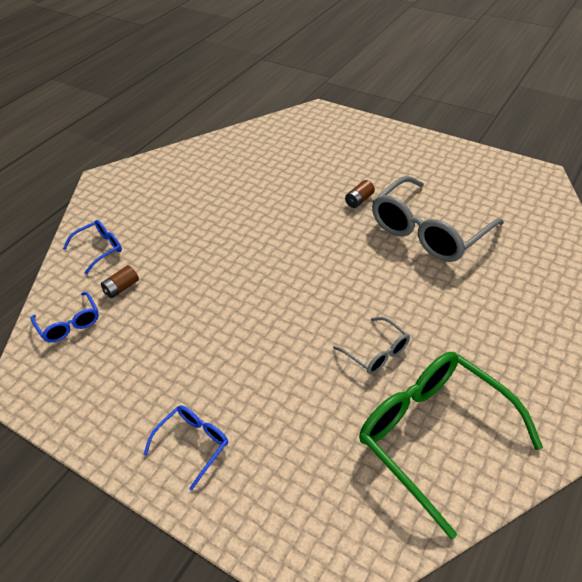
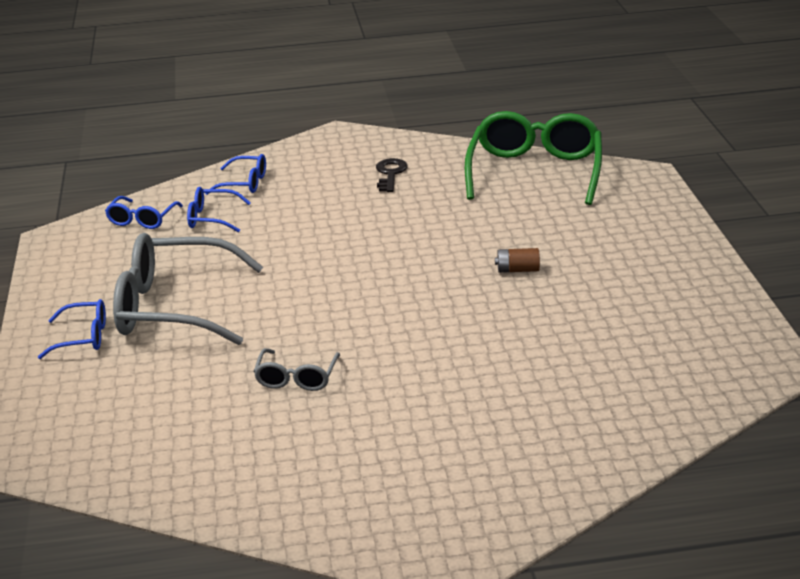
camera: 50 degrees right, 15 degrees down
brown battery [101,265,139,298] -> blue glasses [187,187,251,233]
green glasses [359,352,543,539] -> green glasses moved to [465,111,602,205]
grey glasses [372,176,504,262] -> grey glasses moved to [113,233,263,345]
none -> black key [376,158,408,192]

• EXERCISE DETAILS: When copying the records above, please match them exactly but leave out all pictures.

• OUTPUT BELOW:
camera: 50 degrees right, 15 degrees down
brown battery [101,265,139,298] -> blue glasses [187,187,251,233]
green glasses [359,352,543,539] -> green glasses moved to [465,111,602,205]
grey glasses [372,176,504,262] -> grey glasses moved to [113,233,263,345]
none -> black key [376,158,408,192]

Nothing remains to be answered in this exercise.